YOUR INSTRUCTIONS. Please show each line of the listing where "camera" is present.

INFORMATION SHOWN.
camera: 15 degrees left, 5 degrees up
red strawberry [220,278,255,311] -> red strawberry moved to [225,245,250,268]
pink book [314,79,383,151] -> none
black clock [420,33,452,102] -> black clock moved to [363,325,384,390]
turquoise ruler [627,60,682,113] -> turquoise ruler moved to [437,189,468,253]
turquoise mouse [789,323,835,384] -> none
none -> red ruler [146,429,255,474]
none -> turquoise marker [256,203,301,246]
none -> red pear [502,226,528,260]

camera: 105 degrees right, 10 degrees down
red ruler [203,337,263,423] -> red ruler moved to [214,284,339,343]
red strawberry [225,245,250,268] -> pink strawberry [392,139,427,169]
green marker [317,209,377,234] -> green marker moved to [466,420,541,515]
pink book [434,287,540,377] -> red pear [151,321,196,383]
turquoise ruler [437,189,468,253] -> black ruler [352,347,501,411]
==
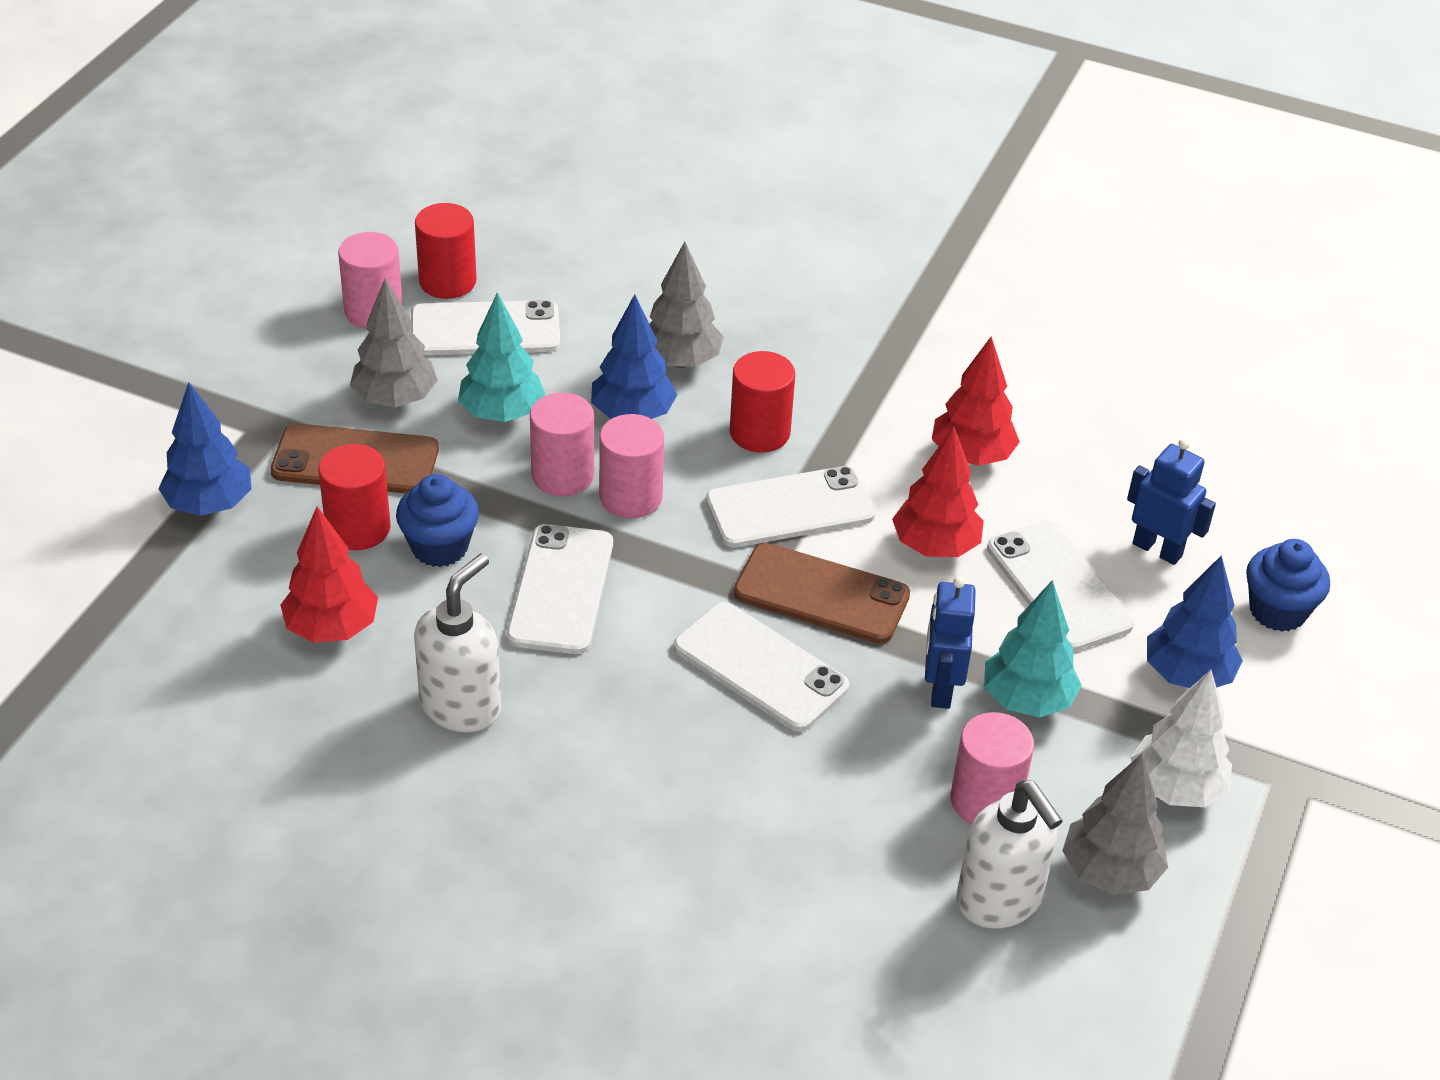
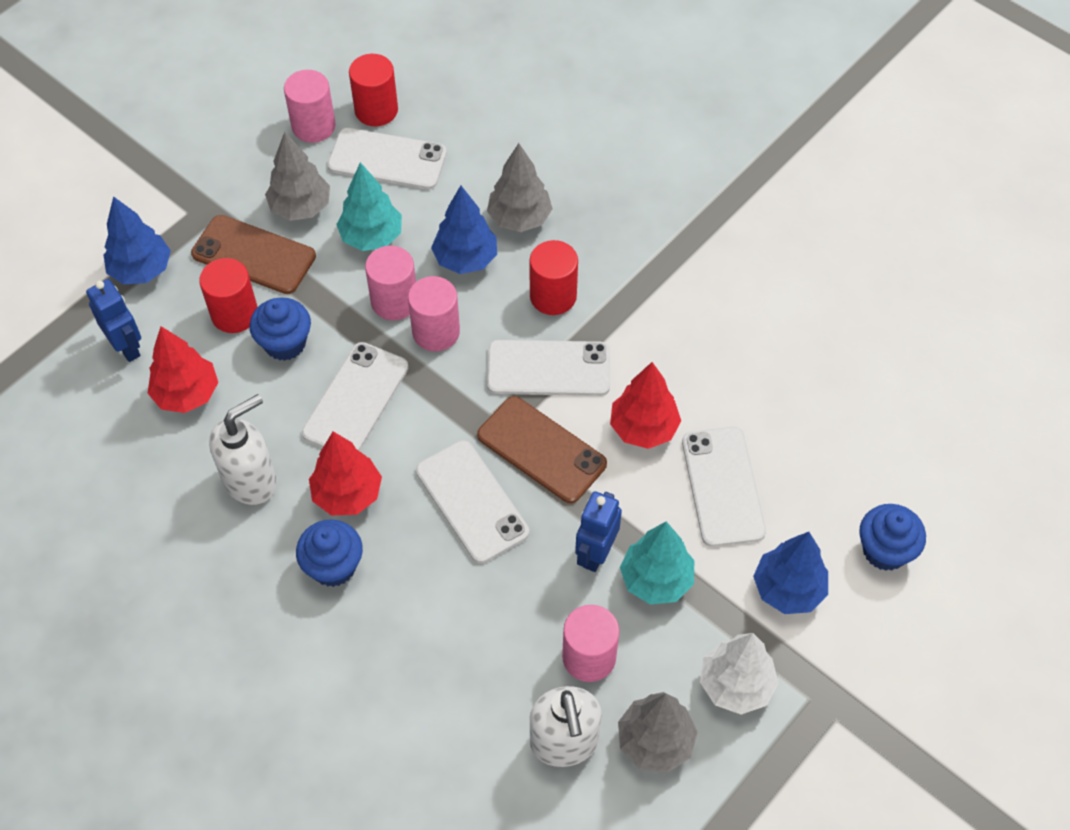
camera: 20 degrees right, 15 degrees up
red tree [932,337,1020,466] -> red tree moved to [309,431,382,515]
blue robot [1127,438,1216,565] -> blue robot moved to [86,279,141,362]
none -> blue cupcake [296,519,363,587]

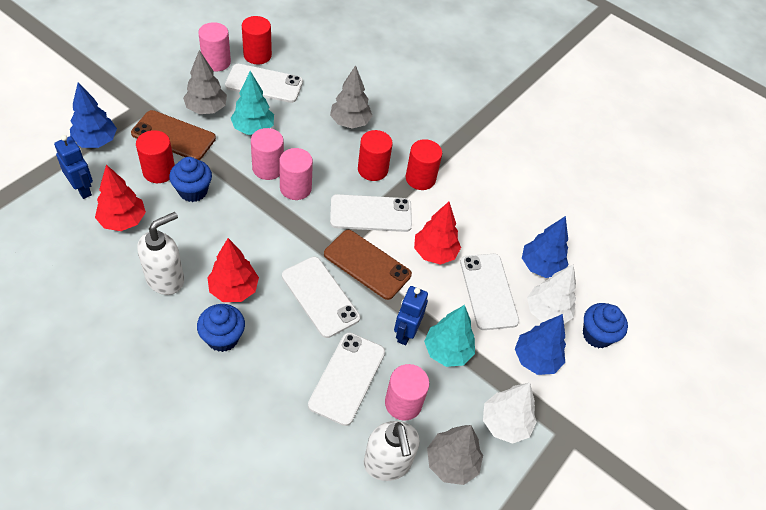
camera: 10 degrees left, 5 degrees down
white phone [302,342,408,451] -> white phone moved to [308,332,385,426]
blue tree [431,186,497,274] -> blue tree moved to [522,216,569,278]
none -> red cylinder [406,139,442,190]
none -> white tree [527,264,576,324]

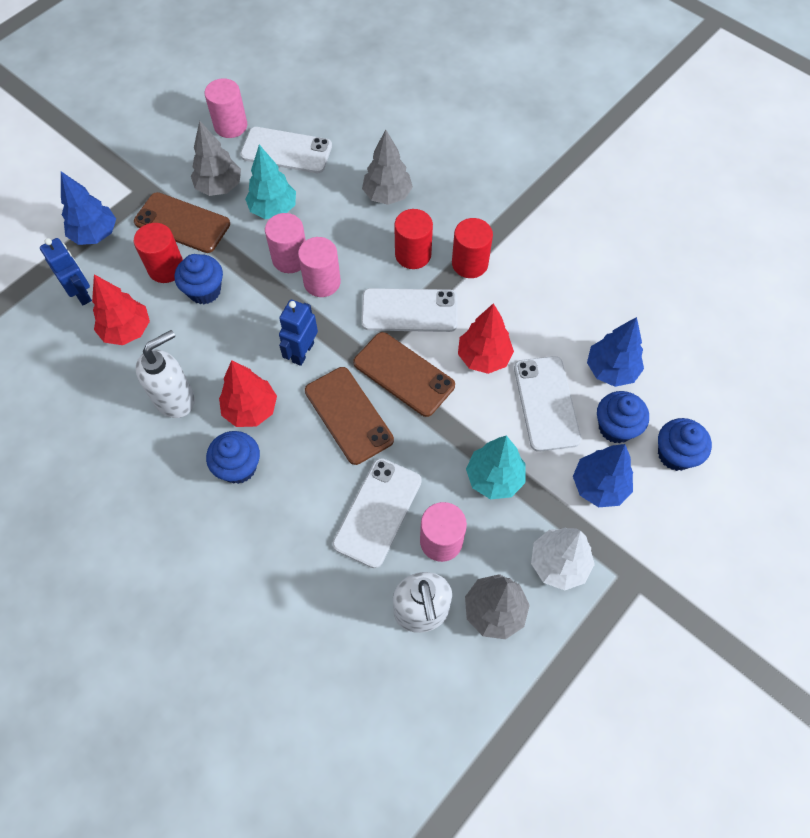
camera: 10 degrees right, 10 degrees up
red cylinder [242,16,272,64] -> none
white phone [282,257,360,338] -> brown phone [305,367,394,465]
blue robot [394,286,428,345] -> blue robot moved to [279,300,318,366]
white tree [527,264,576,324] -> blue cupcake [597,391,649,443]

OUTPUT OF THE EXERCISE.
camera: 15 degrees left, 5 degrees up
camera: 105 degrees right, 10 degrees down
camera: 20 degrees right, 15 degrees up
camera: 10 degrees left, 5 degrees down
camera: 10 degrees right, 10 degrees up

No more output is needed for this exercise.